> **Raw data**:

■ ■ ■ ■ ■

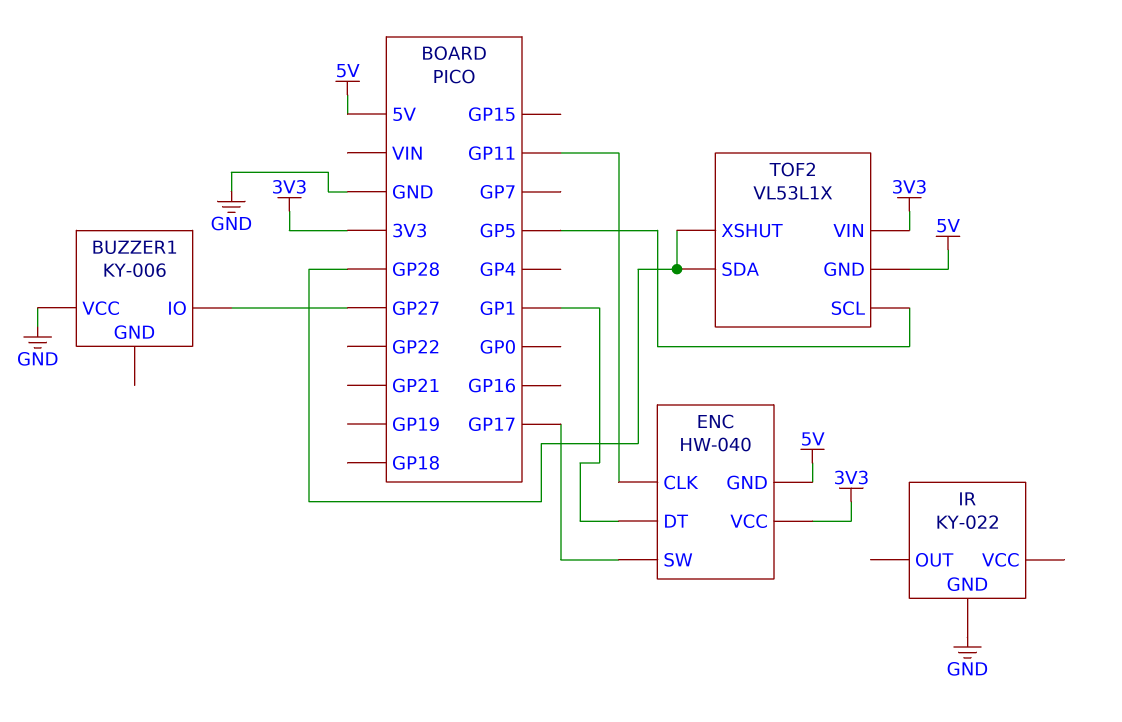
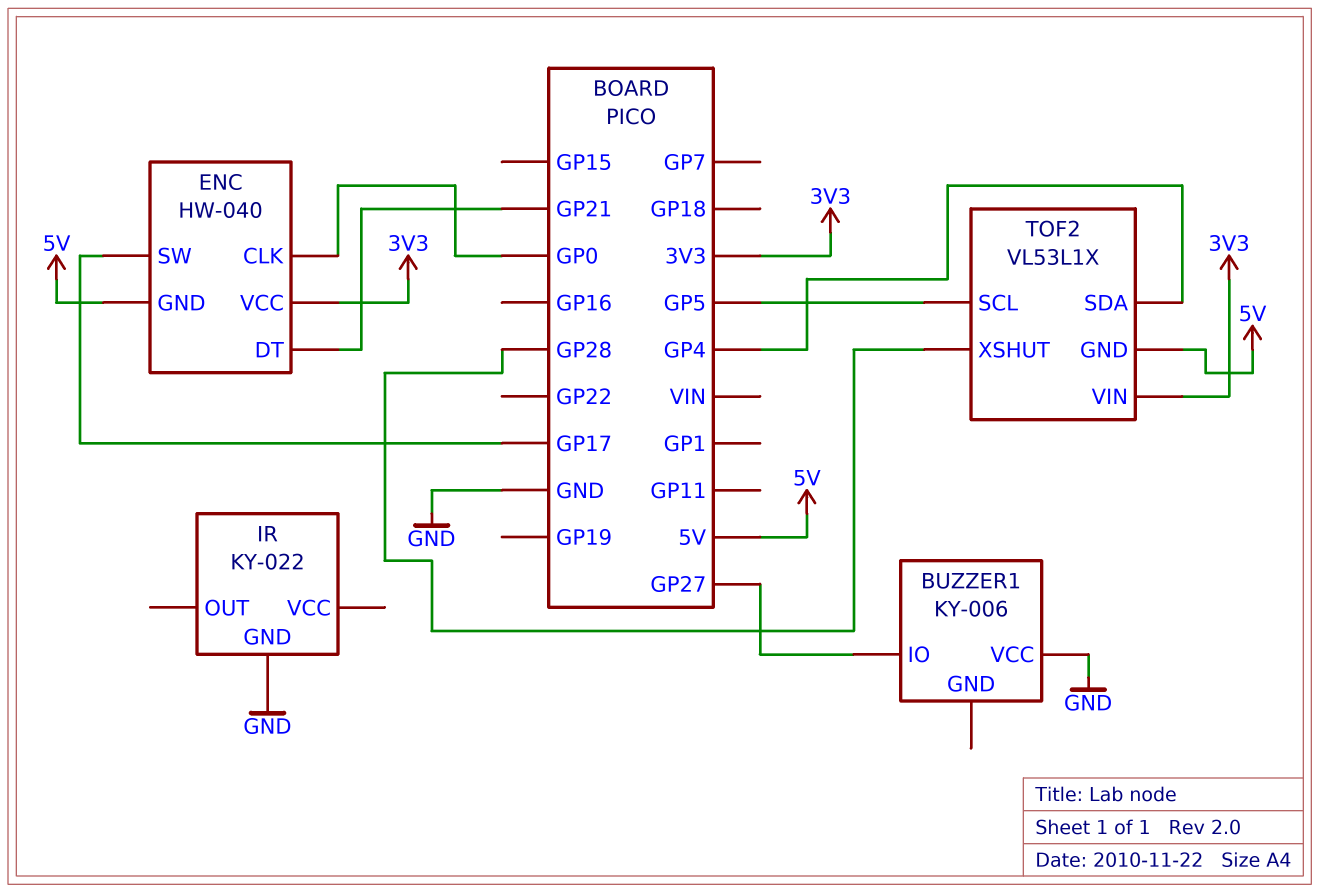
ENC pin CLK: GP11 -> GP0
ENC pin DT: GP1 -> GP21
TOF2 pin SDA: GP28 -> GP4

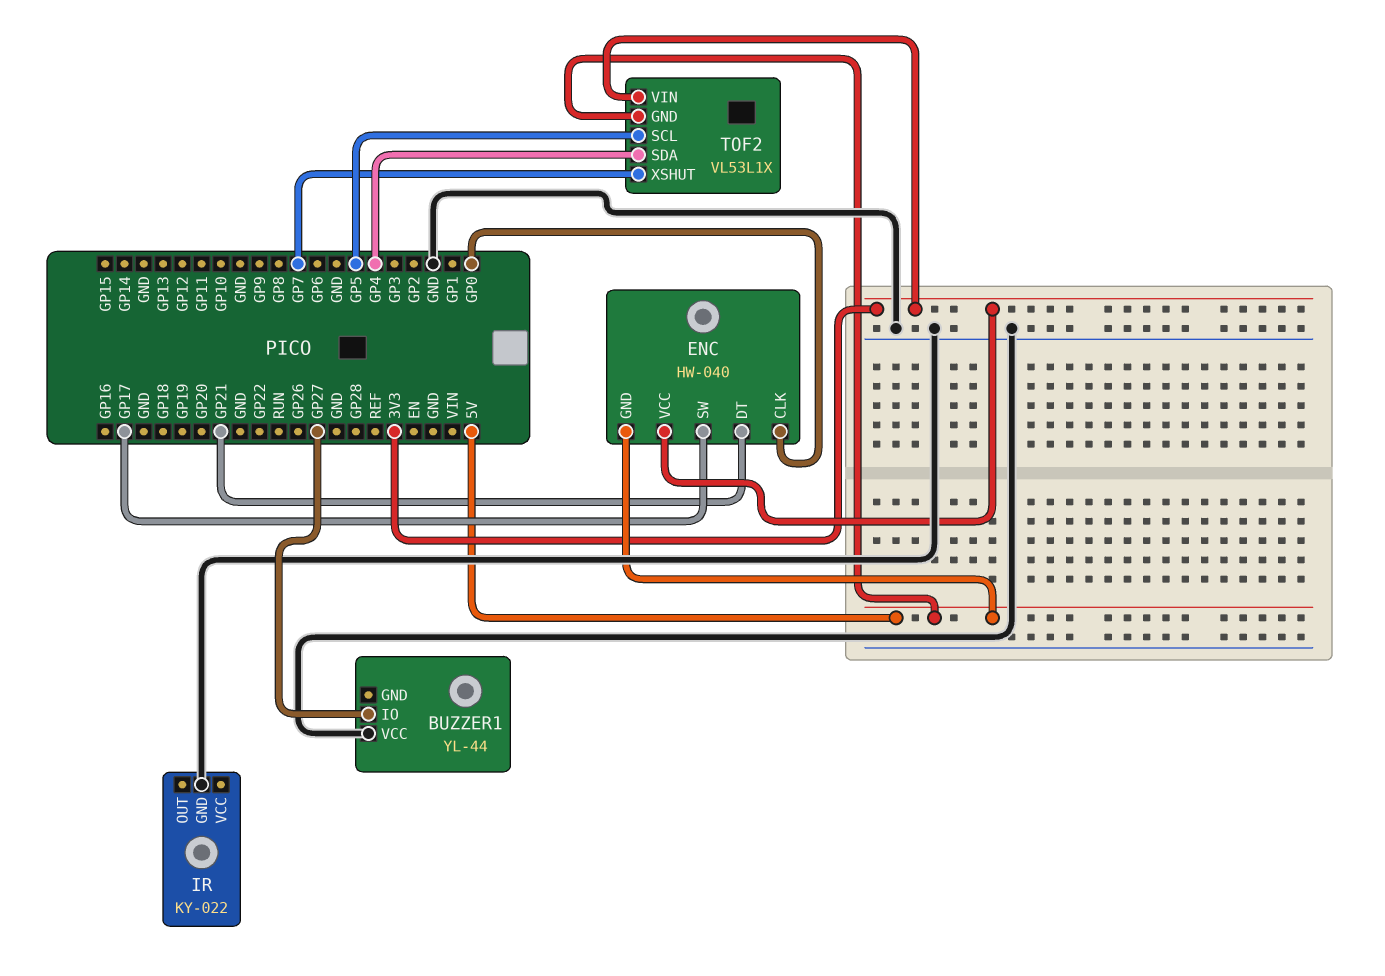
BUZZER1: KY-006 -> YL-44
TOF2 pin XSHUT: GP28 -> GP7

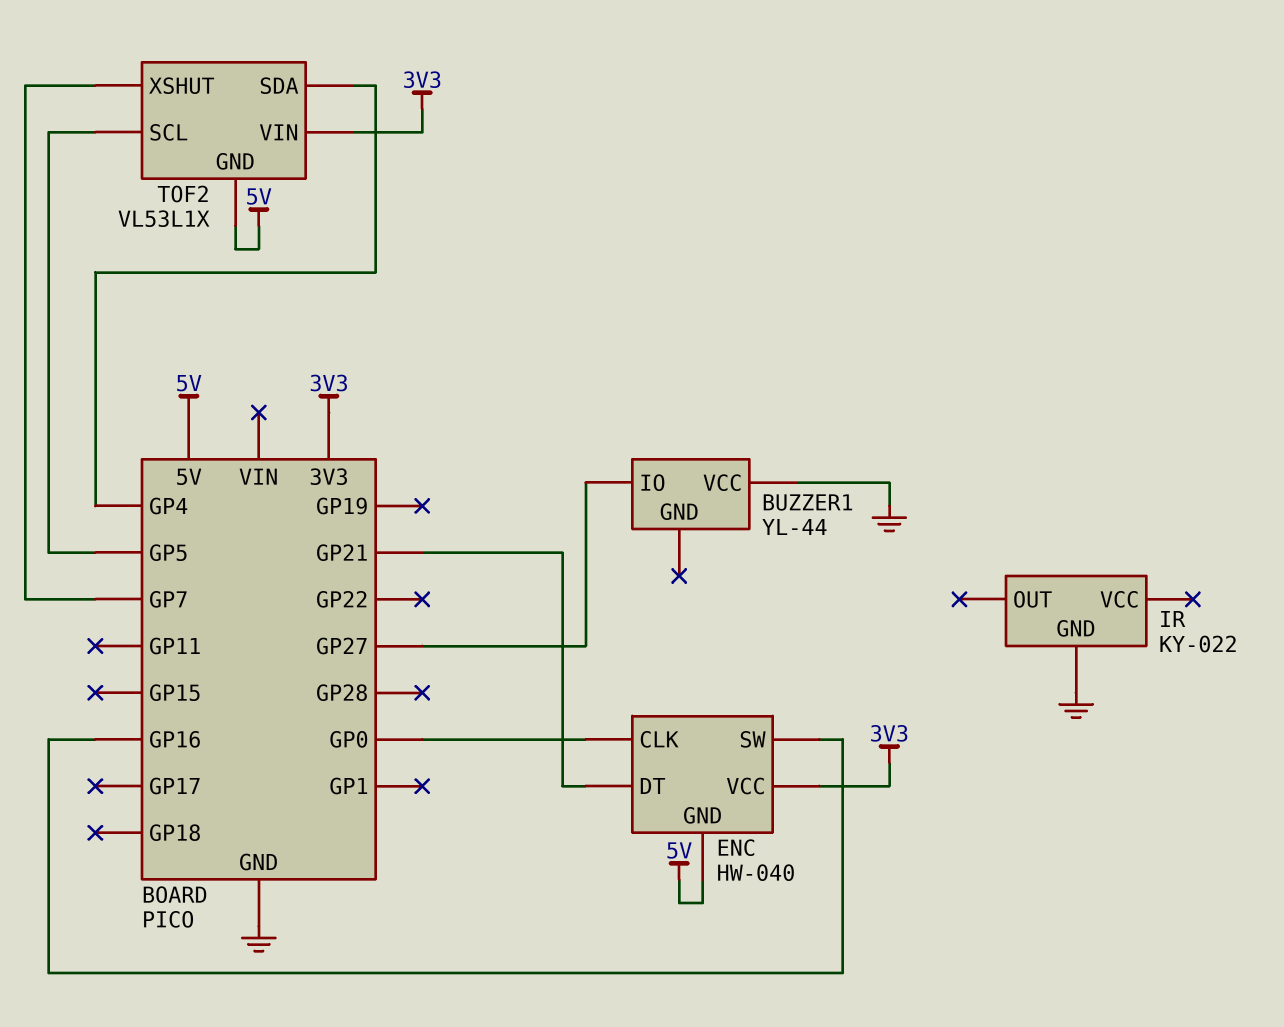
ENC pin SW: GP17 -> GP16

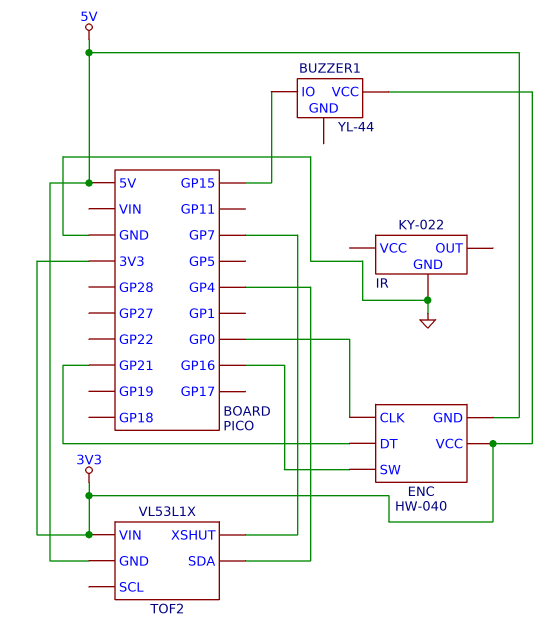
BUZZER1 pin IO: GP27 -> GP15
BUZZER1 pin VCC: GND -> 3V3
TOF2 pin SCL: GP5 -> none

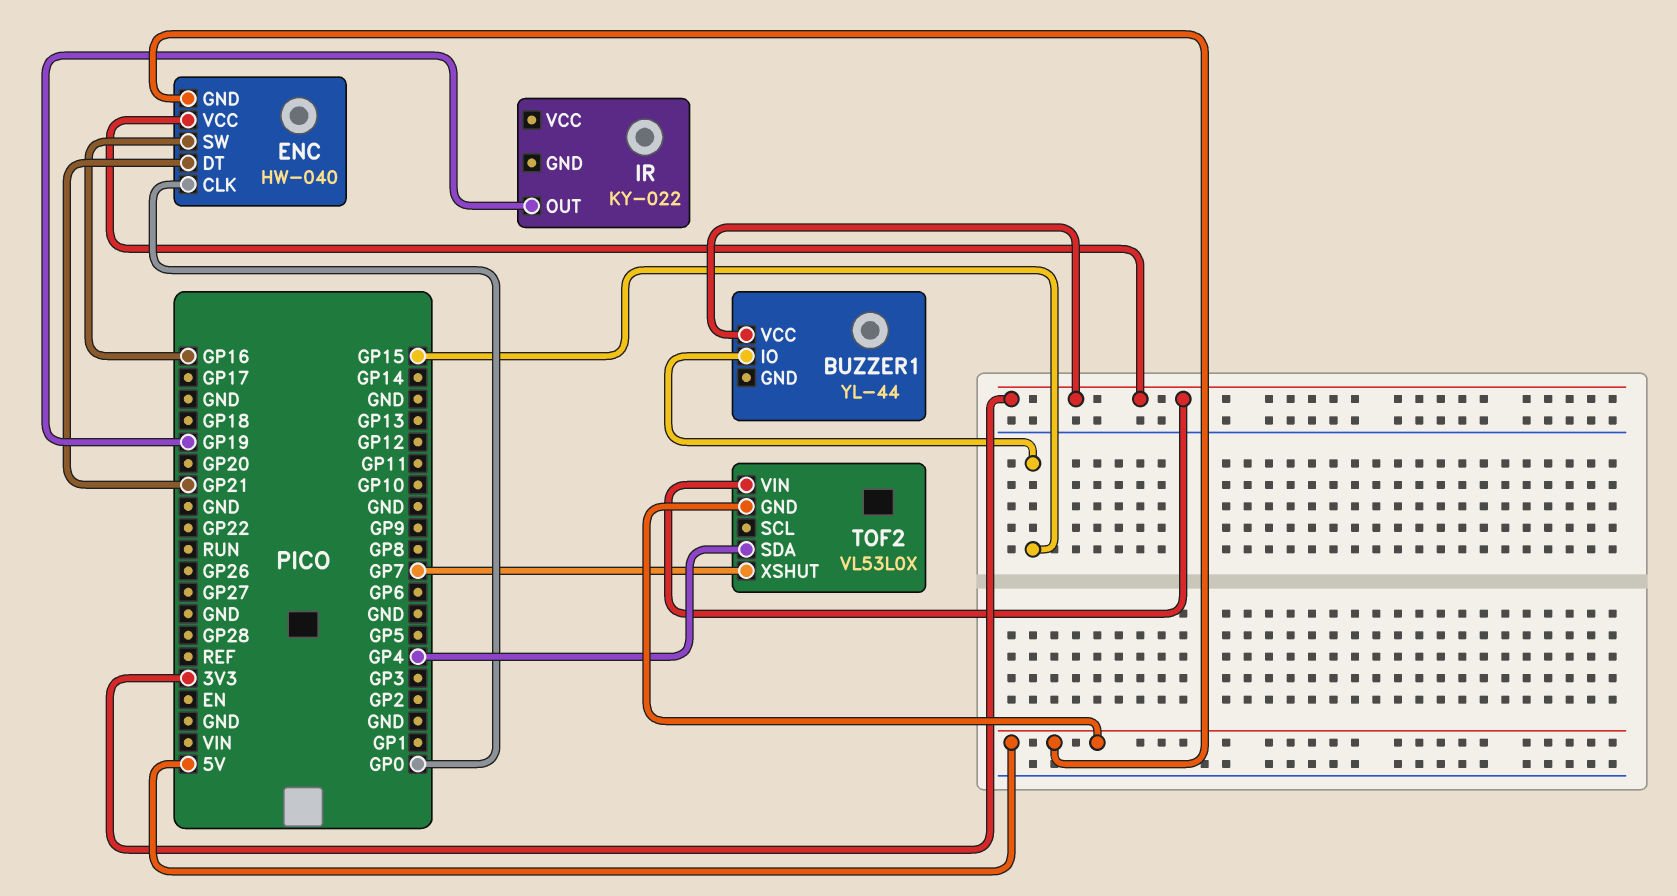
IR pin GND: GND -> none
IR pin OUT: none -> GP19
TOF2: VL53L1X -> VL53L0X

■ ■ ■ ■ ■

> **Your assignment**: Repeat exactly the lines from the one holding "TOF2 pin SDA: GP28 -> GP4" through the last line of the entries, both included; the pictures do not belong in the copy.

> **The completed task**:
TOF2 pin SDA: GP28 -> GP4

BUZZER1: KY-006 -> YL-44
TOF2 pin XSHUT: GP28 -> GP7

ENC pin SW: GP17 -> GP16

BUZZER1 pin IO: GP27 -> GP15
BUZZER1 pin VCC: GND -> 3V3
TOF2 pin SCL: GP5 -> none

IR pin GND: GND -> none
IR pin OUT: none -> GP19
TOF2: VL53L1X -> VL53L0X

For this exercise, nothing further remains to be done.